● Description of the task
List each line of the data in which the string "minus" appears.

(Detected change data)
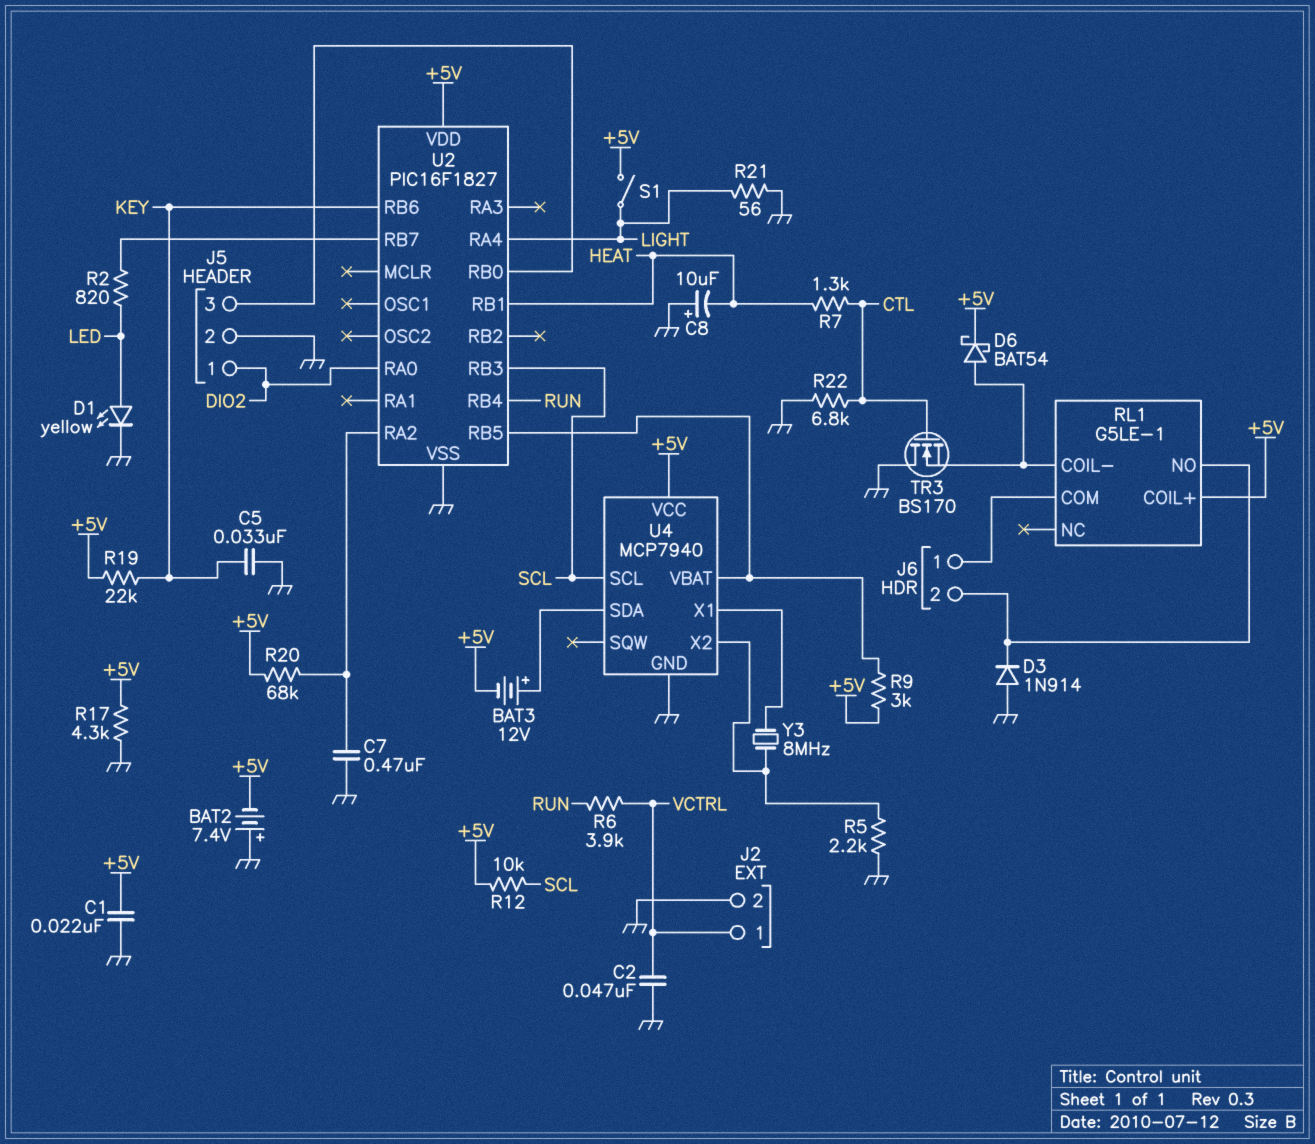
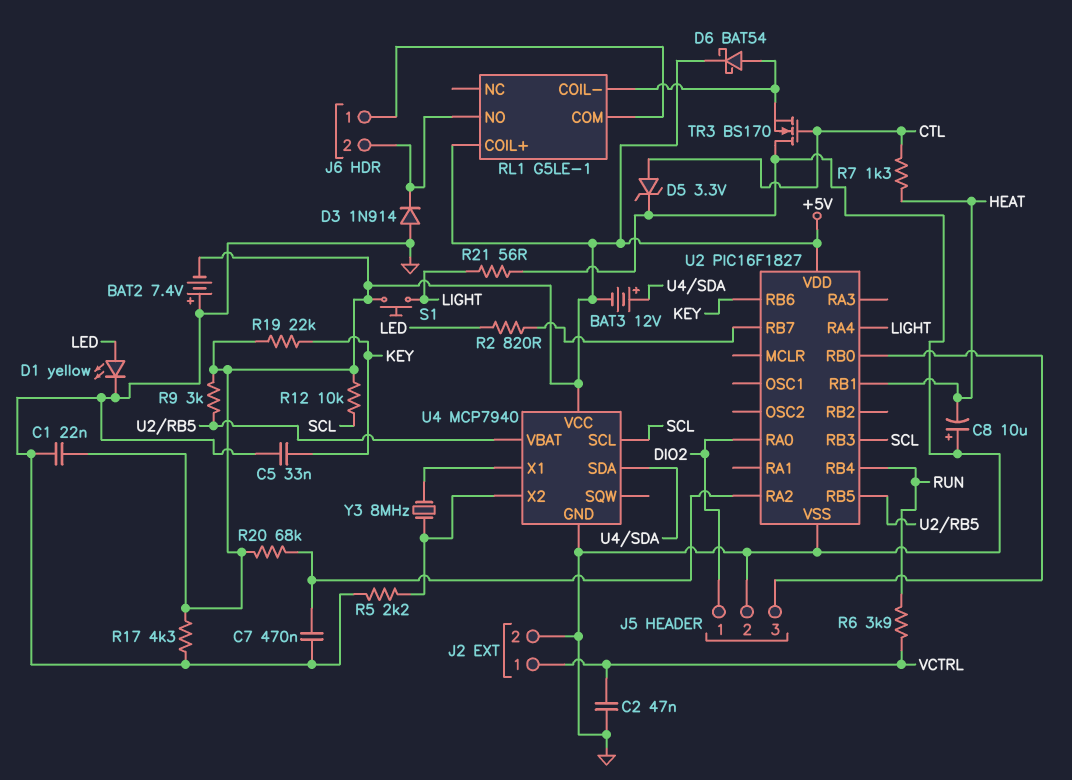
D5: none -> zener 3.3V (A CTL, K GND)
R22: 6.8k (CTL, GND) -> none
S1: switch (+5V, LIGHT) -> button (+5V, LIGHT)

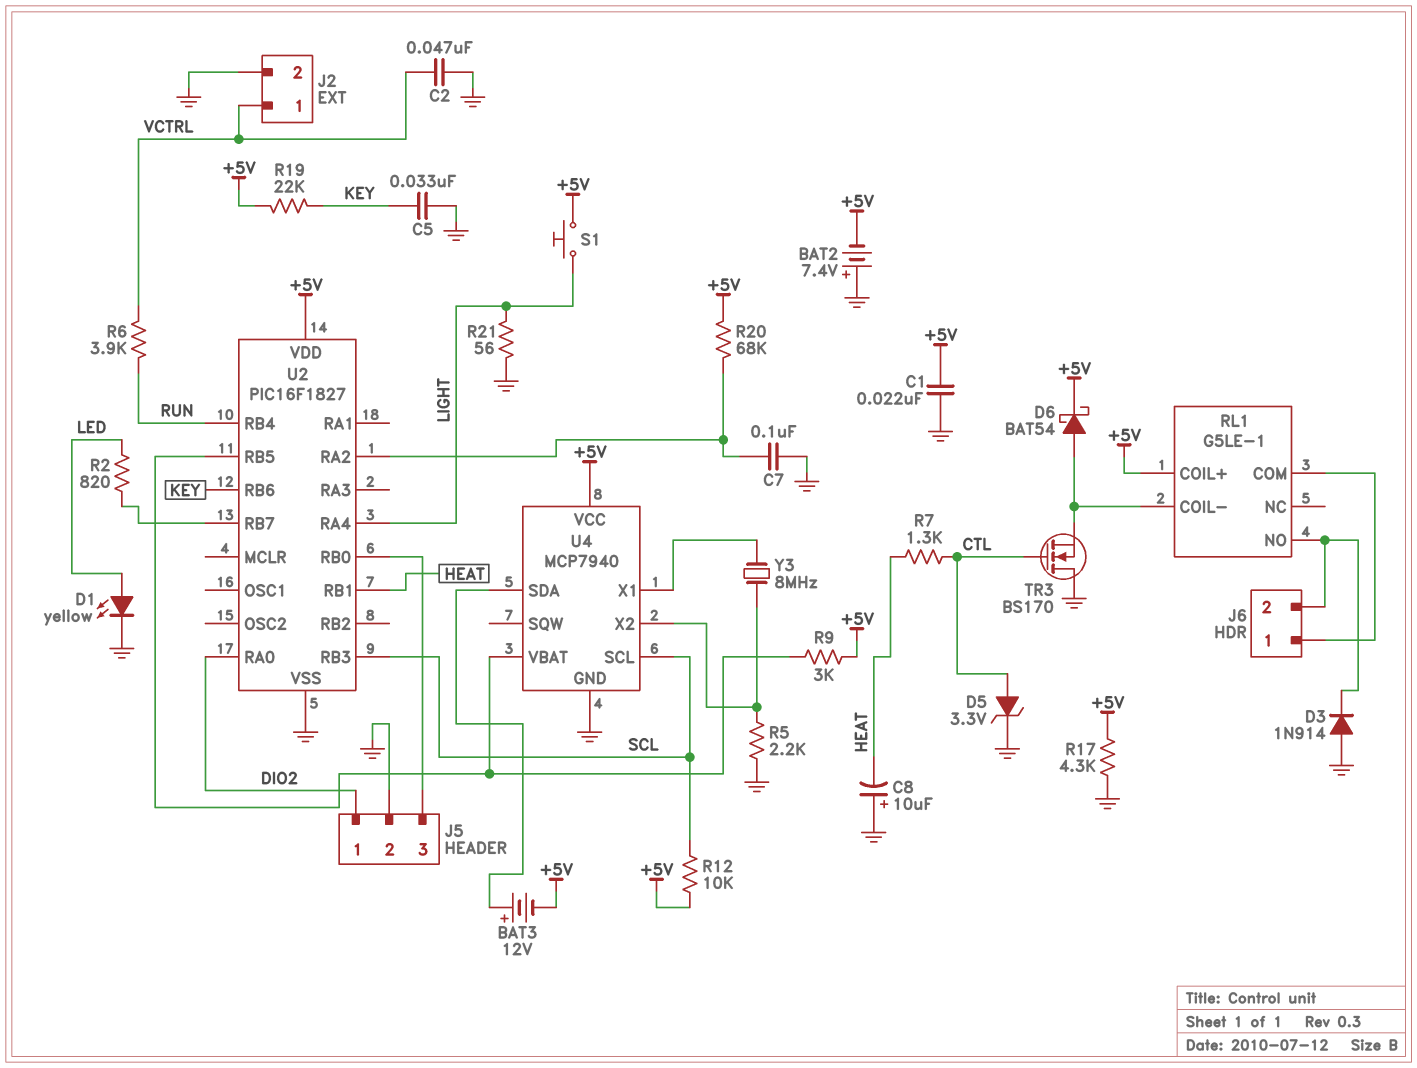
C7: 470nF (GND, U2/RA2) -> 100nF (GND, U2/RA2)

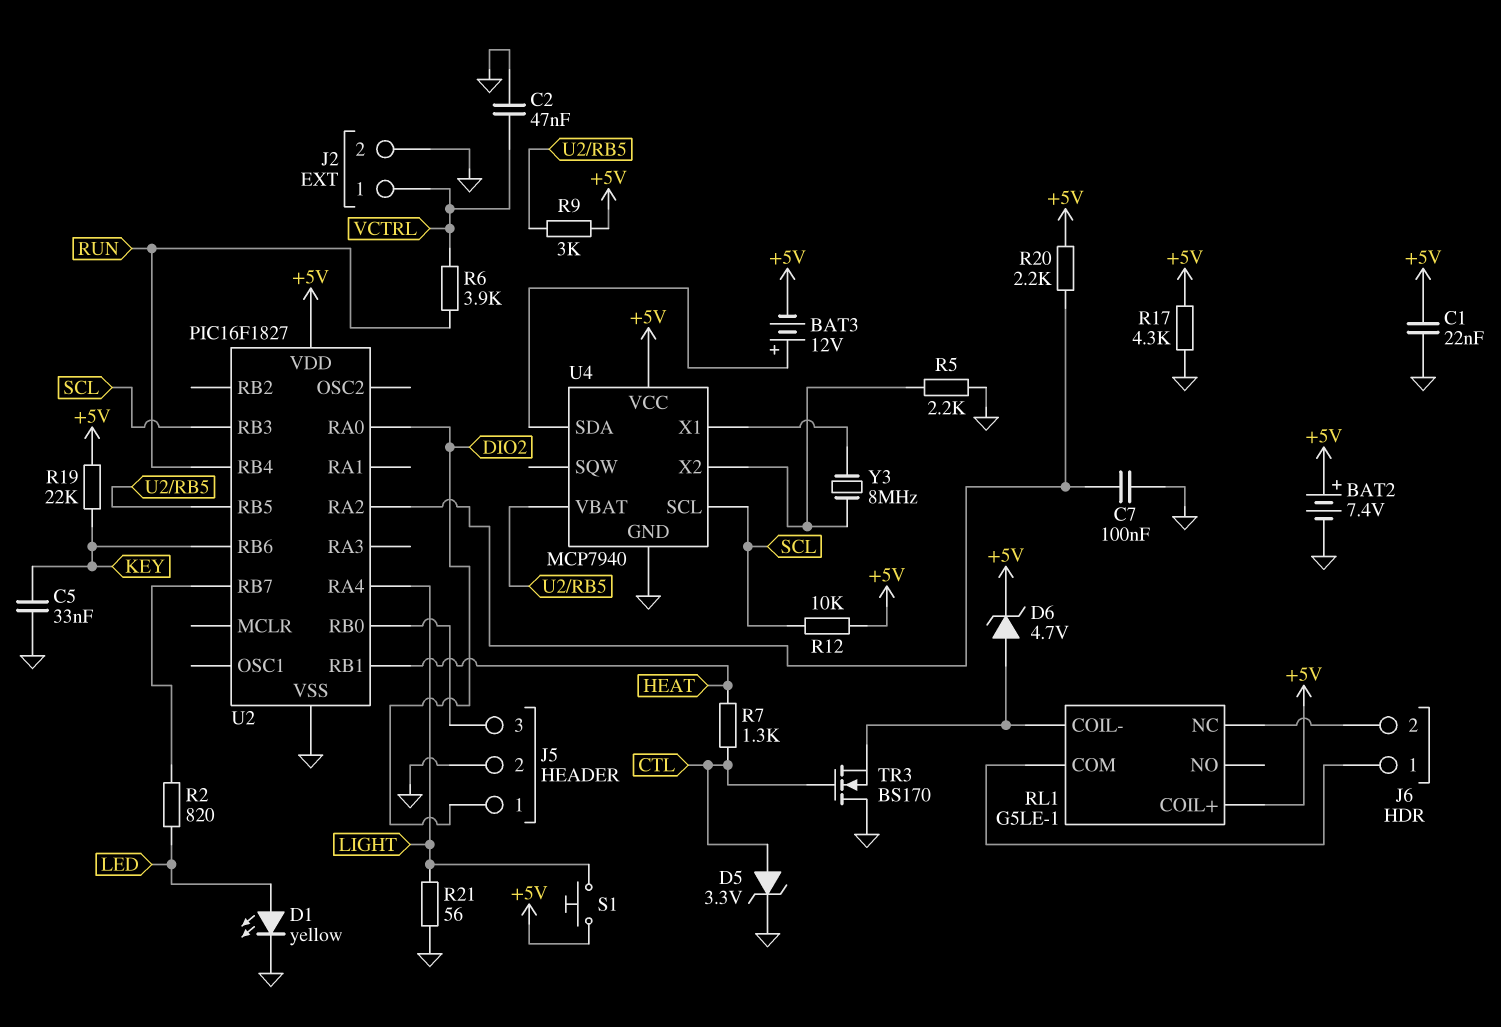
BAT2: 7.4V (plus GND, minus +5V) -> 7.4V (plus +5V, minus GND)
C8: 10uF (plus GND, minus HEAT) -> none
D3: diode 1N914 (A GND, K J6/2) -> none
D6: schottky BAT54 (A RL1/COIL-, K +5V) -> zener 4.7V (A RL1/COIL-, K +5V)
R20: 68k (+5V, U2/RA2) -> 2.2k (+5V, U2/RA2)
RL1 pin NC: none -> J6/2
RL1 pin NO: J6/2 -> none

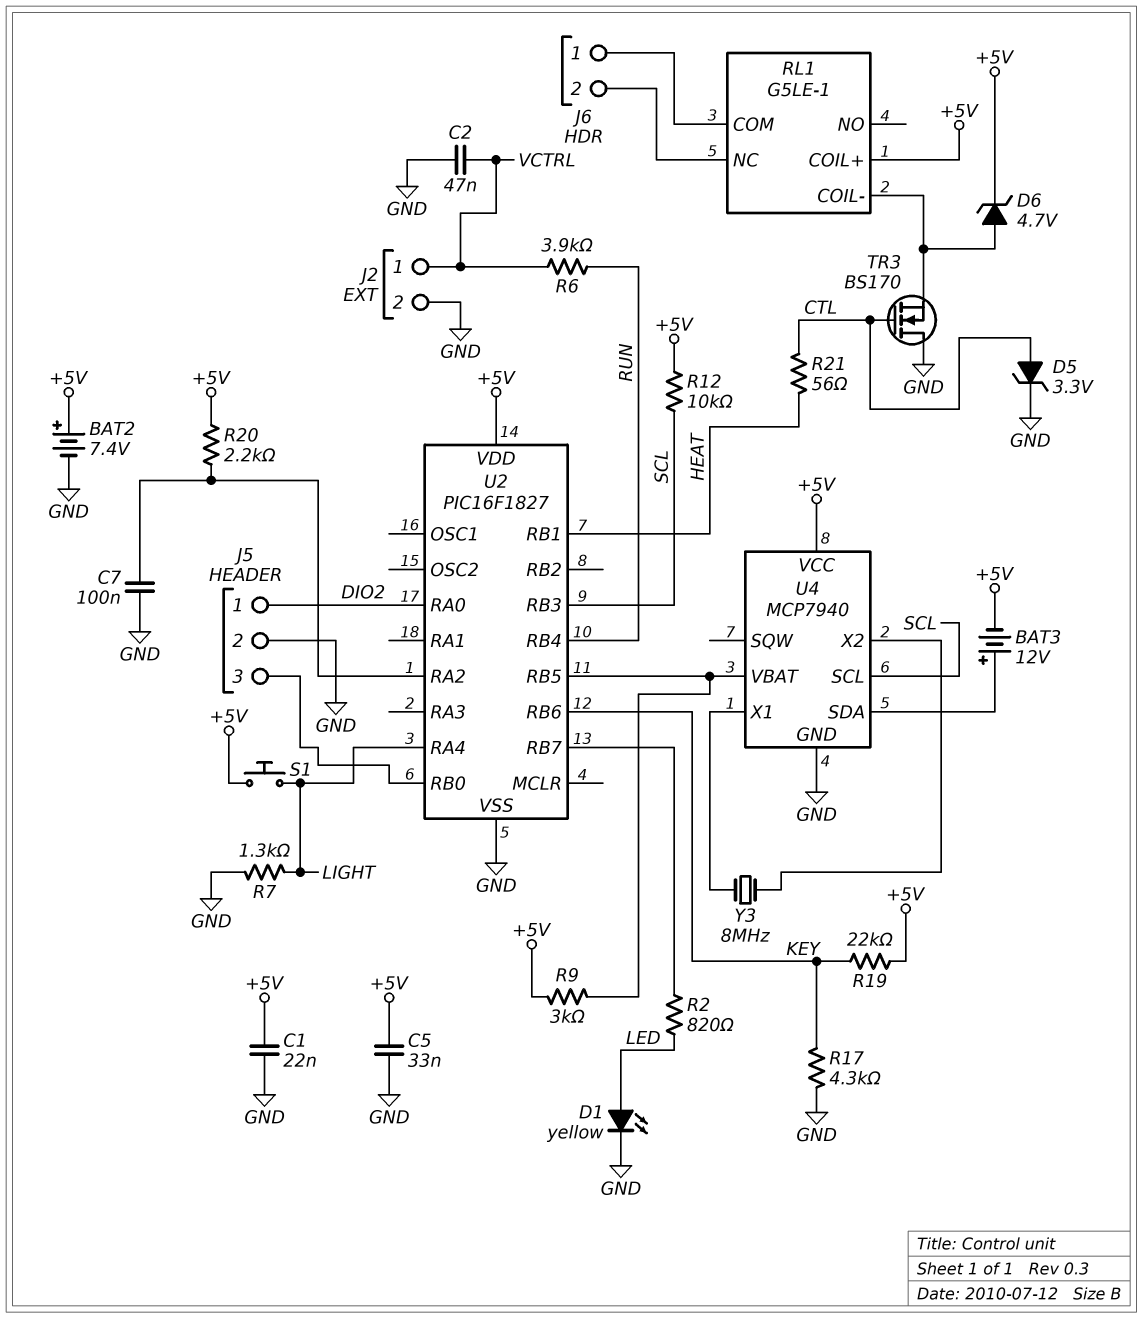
C5: 33nF (GND, KEY) -> 33nF (+5V, GND)
R5: 2.2k (GND, U4/X2) -> none
R7: 1.3k (CTL, HEAT) -> 1.3k (GND, LIGHT)
R17: 4.3k (+5V, GND) -> 4.3k (GND, KEY)
R21: 56 (GND, LIGHT) -> 56 (CTL, HEAT)

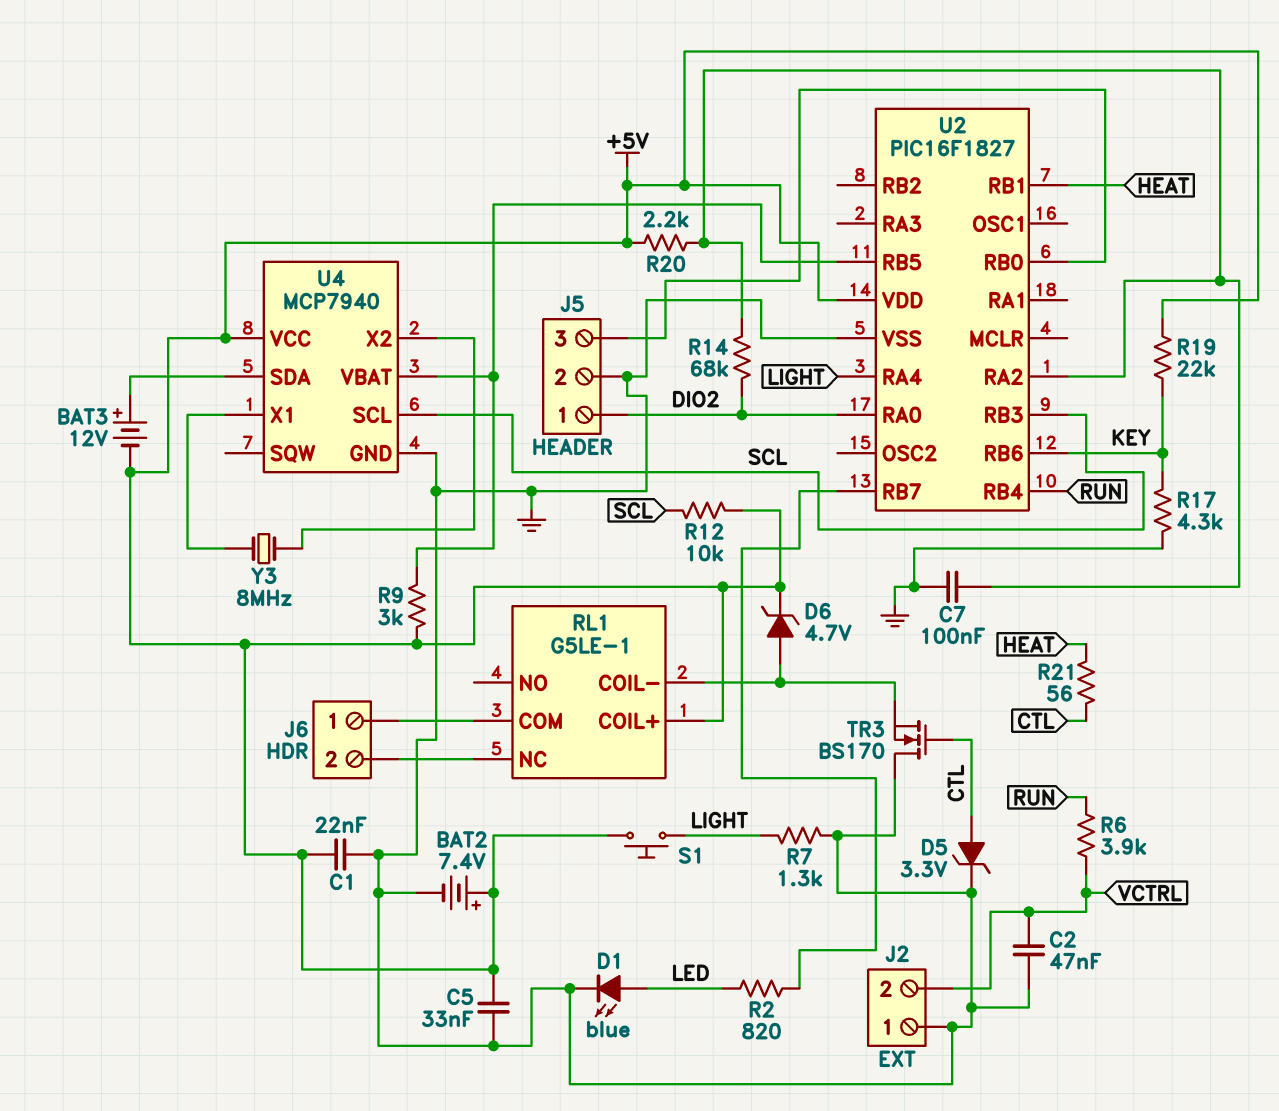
D1: LED yellow (A LED, K GND) -> LED blue (A LED, K GND)
J2 pin 1: VCTRL -> GND
J2 pin 2: GND -> VCTRL
R14: none -> 68k (DIO2, U2/RA2)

● Task answer
BAT2: 7.4V (plus GND, minus +5V) -> 7.4V (plus +5V, minus GND)
C8: 10uF (plus GND, minus HEAT) -> none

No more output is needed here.